## Your instructions
Word for word, set down every line of the entries below from the line with "(356, 313) = (342, 265): turquoise" to the line with "(136, 308) = (145, 304): purple", including both, and no other line.

## Recorded information
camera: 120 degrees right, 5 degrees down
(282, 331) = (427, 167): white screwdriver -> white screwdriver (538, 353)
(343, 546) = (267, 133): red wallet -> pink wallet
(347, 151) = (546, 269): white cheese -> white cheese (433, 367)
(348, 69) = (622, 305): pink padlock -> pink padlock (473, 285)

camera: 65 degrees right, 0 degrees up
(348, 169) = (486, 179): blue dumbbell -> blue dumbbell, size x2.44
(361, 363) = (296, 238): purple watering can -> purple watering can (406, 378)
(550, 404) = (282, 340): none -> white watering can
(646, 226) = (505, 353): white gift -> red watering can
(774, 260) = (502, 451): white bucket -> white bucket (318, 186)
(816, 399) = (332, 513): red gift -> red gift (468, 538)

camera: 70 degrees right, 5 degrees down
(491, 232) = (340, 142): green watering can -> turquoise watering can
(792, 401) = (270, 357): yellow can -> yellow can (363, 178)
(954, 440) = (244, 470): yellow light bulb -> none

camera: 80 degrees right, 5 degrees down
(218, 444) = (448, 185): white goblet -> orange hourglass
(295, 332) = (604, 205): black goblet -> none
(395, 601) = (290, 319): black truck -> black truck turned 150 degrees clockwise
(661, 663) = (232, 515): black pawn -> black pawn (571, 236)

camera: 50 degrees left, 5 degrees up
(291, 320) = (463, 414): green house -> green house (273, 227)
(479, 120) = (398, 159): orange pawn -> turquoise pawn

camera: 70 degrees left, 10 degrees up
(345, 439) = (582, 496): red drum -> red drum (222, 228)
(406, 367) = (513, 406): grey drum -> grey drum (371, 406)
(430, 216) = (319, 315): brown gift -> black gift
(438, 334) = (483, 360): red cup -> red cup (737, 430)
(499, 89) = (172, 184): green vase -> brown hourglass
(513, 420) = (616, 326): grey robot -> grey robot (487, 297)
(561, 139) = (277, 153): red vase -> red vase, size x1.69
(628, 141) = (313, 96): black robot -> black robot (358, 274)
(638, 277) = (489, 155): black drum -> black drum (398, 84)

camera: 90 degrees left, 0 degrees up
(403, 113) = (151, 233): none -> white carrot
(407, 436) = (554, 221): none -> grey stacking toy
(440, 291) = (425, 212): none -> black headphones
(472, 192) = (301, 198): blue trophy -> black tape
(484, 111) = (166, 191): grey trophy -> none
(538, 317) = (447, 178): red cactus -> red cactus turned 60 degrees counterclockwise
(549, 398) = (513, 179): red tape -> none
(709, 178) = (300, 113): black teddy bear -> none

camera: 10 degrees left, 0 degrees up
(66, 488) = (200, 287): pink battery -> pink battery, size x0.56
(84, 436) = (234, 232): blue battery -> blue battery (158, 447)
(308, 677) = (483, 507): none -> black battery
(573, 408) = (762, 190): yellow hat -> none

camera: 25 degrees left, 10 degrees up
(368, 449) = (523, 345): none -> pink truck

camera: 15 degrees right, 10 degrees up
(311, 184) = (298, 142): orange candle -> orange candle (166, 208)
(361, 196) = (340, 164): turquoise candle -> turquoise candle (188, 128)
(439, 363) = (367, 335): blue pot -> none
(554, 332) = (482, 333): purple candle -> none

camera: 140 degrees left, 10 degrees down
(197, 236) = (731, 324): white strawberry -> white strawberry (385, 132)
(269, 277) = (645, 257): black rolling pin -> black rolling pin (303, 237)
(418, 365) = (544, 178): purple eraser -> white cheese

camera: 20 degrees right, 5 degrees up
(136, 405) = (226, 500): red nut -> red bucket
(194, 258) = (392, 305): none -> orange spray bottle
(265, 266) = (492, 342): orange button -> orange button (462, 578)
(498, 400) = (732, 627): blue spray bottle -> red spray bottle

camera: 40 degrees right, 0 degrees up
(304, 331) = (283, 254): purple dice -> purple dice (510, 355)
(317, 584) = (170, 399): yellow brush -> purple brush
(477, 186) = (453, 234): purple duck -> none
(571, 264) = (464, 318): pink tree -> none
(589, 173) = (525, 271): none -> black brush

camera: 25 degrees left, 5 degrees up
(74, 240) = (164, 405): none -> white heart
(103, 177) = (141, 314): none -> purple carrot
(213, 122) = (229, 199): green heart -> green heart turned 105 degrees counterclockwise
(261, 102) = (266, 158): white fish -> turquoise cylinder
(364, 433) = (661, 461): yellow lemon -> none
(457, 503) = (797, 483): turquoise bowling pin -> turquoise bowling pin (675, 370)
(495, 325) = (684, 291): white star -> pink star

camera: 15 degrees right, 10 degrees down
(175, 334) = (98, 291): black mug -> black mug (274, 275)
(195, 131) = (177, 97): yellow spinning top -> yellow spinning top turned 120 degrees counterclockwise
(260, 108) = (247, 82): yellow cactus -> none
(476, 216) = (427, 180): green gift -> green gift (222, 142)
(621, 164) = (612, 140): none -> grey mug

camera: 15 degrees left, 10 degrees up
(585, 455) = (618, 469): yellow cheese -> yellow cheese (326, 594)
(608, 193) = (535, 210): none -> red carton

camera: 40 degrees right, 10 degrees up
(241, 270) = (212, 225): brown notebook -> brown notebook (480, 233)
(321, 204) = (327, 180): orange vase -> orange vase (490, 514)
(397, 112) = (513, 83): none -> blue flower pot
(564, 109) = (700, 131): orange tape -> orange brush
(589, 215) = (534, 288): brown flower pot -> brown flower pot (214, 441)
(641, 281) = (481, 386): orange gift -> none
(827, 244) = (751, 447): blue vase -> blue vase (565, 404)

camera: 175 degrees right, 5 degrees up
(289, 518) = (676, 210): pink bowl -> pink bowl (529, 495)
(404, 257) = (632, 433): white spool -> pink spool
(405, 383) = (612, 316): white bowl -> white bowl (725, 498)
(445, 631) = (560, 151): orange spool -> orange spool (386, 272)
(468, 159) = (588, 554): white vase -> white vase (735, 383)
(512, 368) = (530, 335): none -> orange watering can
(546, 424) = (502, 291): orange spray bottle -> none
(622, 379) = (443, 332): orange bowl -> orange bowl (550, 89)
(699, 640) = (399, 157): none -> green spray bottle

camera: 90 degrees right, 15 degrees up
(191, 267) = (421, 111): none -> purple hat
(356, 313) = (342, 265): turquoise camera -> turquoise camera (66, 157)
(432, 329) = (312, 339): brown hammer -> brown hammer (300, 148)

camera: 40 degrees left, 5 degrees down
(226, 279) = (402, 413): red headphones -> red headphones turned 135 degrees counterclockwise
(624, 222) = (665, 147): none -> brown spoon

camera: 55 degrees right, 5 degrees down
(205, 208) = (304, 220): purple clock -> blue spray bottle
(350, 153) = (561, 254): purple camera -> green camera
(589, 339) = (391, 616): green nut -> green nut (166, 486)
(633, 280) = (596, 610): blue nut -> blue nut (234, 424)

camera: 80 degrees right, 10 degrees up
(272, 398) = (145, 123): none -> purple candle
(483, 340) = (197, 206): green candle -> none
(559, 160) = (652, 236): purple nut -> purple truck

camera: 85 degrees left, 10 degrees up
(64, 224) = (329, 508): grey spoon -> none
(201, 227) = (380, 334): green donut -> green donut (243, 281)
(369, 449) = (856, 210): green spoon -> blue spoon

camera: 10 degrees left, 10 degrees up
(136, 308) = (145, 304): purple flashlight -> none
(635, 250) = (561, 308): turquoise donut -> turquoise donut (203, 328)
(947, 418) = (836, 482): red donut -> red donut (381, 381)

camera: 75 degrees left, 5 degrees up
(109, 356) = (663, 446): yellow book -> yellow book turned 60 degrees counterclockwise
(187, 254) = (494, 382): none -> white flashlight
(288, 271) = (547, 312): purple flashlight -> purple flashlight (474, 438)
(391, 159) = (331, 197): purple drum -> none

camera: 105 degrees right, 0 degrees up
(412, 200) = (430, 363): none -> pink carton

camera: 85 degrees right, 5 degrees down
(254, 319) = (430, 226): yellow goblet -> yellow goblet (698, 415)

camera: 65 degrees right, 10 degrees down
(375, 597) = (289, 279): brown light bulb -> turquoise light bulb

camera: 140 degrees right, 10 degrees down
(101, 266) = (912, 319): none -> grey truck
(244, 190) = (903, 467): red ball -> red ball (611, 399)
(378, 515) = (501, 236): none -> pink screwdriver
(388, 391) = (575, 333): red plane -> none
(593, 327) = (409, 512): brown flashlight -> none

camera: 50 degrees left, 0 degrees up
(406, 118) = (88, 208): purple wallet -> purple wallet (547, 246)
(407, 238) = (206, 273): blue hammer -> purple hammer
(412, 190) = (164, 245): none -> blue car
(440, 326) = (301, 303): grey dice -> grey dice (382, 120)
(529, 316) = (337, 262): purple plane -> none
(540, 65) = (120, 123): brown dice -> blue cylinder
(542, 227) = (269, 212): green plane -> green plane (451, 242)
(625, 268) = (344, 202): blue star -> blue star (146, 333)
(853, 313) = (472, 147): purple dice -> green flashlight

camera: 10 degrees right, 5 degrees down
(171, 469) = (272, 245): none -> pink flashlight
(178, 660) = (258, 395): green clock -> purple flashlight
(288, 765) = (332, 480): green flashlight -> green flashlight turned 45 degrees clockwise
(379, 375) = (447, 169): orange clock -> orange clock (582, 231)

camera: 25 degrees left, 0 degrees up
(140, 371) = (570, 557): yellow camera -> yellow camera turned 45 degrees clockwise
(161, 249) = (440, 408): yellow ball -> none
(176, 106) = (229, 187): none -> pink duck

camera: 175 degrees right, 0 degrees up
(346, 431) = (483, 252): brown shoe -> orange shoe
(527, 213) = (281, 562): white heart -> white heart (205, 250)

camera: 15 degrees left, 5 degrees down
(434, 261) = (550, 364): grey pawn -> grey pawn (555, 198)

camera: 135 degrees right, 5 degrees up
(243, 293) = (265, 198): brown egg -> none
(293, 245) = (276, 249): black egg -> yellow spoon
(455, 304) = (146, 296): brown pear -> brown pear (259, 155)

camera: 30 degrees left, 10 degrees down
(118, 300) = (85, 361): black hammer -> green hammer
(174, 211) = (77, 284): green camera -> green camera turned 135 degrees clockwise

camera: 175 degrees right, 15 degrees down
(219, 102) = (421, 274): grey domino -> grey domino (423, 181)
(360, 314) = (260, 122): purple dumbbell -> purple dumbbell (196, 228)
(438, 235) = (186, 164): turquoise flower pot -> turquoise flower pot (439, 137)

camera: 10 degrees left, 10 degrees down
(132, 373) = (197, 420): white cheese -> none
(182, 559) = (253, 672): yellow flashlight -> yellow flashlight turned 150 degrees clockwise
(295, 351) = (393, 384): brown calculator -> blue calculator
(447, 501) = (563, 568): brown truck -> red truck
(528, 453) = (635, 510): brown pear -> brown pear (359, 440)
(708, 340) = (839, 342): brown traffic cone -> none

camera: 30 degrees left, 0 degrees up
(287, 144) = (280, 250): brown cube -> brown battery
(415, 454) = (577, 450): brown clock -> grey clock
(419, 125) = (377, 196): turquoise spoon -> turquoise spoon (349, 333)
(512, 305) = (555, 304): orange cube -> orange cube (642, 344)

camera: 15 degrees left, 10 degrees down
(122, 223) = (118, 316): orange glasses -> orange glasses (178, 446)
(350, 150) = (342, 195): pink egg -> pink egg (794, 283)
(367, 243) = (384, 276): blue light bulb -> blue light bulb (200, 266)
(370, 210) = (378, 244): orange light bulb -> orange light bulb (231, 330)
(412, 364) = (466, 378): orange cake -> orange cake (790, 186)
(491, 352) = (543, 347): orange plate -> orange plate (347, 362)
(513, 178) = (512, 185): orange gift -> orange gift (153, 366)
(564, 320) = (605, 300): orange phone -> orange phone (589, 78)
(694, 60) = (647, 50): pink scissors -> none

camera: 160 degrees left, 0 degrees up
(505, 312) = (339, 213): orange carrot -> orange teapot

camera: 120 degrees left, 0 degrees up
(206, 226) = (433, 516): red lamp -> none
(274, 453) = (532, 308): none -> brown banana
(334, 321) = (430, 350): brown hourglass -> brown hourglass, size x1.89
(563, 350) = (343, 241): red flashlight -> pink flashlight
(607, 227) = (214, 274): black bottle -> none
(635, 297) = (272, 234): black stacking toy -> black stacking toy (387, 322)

## Written solution
(356, 313) = (342, 265): turquoise camera -> turquoise camera (66, 157)
(432, 329) = (312, 339): brown hammer -> brown hammer (300, 148)

camera: 40 degrees left, 5 degrees down
(226, 279) = (402, 413): red headphones -> red headphones turned 135 degrees counterclockwise
(624, 222) = (665, 147): none -> brown spoon

camera: 55 degrees right, 5 degrees down
(205, 208) = (304, 220): purple clock -> blue spray bottle
(350, 153) = (561, 254): purple camera -> green camera
(589, 339) = (391, 616): green nut -> green nut (166, 486)
(633, 280) = (596, 610): blue nut -> blue nut (234, 424)

camera: 80 degrees right, 10 degrees up
(272, 398) = (145, 123): none -> purple candle
(483, 340) = (197, 206): green candle -> none
(559, 160) = (652, 236): purple nut -> purple truck

camera: 85 degrees left, 10 degrees up
(64, 224) = (329, 508): grey spoon -> none
(201, 227) = (380, 334): green donut -> green donut (243, 281)
(369, 449) = (856, 210): green spoon -> blue spoon

camera: 10 degrees left, 10 degrees up
(136, 308) = (145, 304): purple flashlight -> none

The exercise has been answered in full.